[Problem statement] This exercise calls for printing every record exactly once more.

[Given entries]

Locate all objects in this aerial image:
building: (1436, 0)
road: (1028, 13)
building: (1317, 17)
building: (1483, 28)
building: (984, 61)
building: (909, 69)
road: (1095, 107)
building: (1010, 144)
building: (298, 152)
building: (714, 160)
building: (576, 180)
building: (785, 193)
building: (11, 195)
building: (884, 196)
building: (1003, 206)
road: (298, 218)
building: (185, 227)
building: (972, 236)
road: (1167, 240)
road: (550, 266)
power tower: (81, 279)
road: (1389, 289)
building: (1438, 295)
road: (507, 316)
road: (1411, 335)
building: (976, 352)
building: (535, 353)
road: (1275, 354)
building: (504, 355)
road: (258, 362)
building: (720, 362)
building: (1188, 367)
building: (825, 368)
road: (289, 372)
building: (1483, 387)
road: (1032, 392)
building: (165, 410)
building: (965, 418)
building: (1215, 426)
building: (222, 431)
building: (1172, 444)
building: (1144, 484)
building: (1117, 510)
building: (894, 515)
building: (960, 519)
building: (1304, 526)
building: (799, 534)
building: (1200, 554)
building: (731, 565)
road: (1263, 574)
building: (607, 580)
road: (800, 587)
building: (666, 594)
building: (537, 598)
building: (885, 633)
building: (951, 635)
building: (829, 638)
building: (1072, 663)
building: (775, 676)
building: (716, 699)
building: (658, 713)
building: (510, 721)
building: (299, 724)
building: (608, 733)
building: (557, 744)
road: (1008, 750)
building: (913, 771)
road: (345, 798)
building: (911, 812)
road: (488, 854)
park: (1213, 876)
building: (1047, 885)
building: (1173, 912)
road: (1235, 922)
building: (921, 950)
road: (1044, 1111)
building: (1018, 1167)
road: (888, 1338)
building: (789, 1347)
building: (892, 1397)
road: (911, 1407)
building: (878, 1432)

[Reply to the task]
Locate all objects in this aerial image:
building: (1436, 0)
road: (1028, 13)
building: (1317, 17)
building: (1483, 28)
building: (984, 61)
building: (909, 69)
road: (1095, 107)
building: (1010, 144)
building: (298, 152)
building: (714, 160)
building: (576, 180)
building: (785, 193)
building: (11, 195)
building: (884, 196)
building: (1003, 206)
road: (298, 218)
building: (185, 227)
building: (972, 236)
road: (1167, 240)
road: (550, 266)
power tower: (81, 279)
road: (1389, 289)
building: (1438, 295)
road: (507, 316)
road: (1411, 335)
building: (976, 352)
building: (535, 353)
road: (1275, 354)
building: (504, 355)
road: (258, 362)
building: (720, 362)
building: (1188, 367)
building: (825, 368)
road: (289, 372)
building: (1483, 387)
road: (1032, 392)
building: (165, 410)
building: (965, 418)
building: (1215, 426)
building: (222, 431)
building: (1172, 444)
building: (1144, 484)
building: (1117, 510)
building: (894, 515)
building: (960, 519)
building: (1304, 526)
building: (799, 534)
building: (1200, 554)
building: (731, 565)
road: (1263, 574)
building: (607, 580)
road: (800, 587)
building: (666, 594)
building: (537, 598)
building: (885, 633)
building: (951, 635)
building: (829, 638)
building: (1072, 663)
building: (775, 676)
building: (716, 699)
building: (658, 713)
building: (510, 721)
building: (299, 724)
building: (608, 733)
building: (557, 744)
road: (1008, 750)
building: (913, 771)
road: (345, 798)
building: (911, 812)
road: (488, 854)
park: (1213, 876)
building: (1047, 885)
building: (1173, 912)
road: (1235, 922)
building: (921, 950)
road: (1044, 1111)
building: (1018, 1167)
road: (888, 1338)
building: (789, 1347)
building: (892, 1397)
road: (911, 1407)
building: (878, 1432)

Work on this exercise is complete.